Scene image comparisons
- Opening Delimiter -

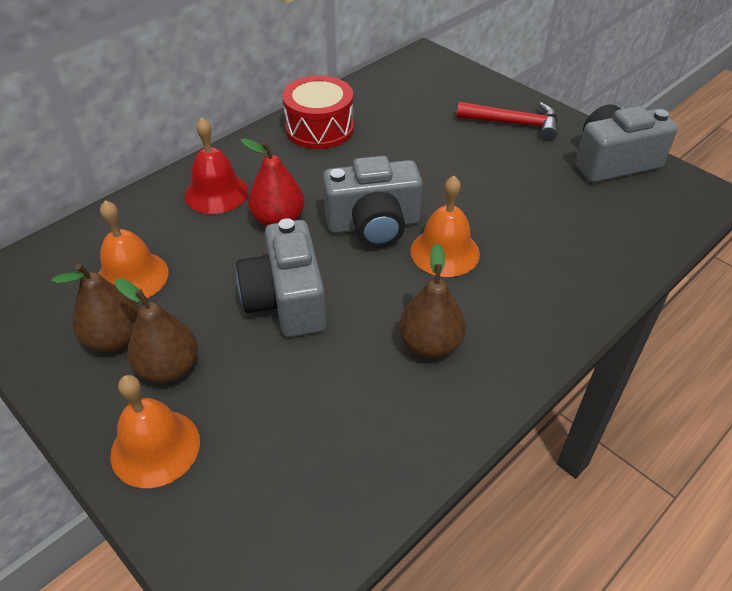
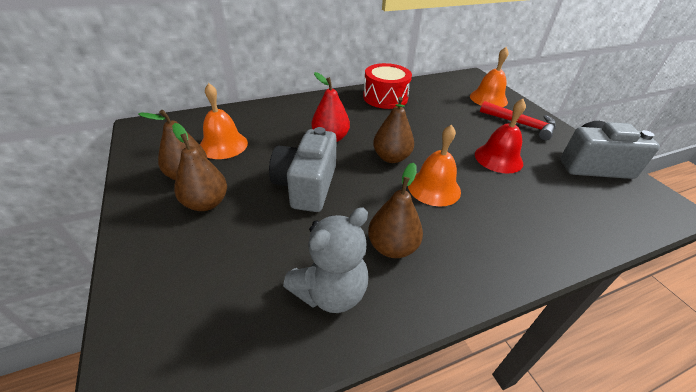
camera: 20 degrees right, 5 degrees down
orange bell [110,375,200,488] -> orange bell moved to [470,47,508,107]
red bell [185,117,249,214] -> red bell moved to [475,99,526,174]
grey camera [323,156,423,248] -> brown pear [373,97,414,163]
none -> grey teddy bear [283,207,369,313]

- Closing Delimiter -

• What is needed: Collect the lines of the data that carry the word "bell".

• Result:
orange bell [110,375,200,488] -> orange bell moved to [470,47,508,107]
red bell [185,117,249,214] -> red bell moved to [475,99,526,174]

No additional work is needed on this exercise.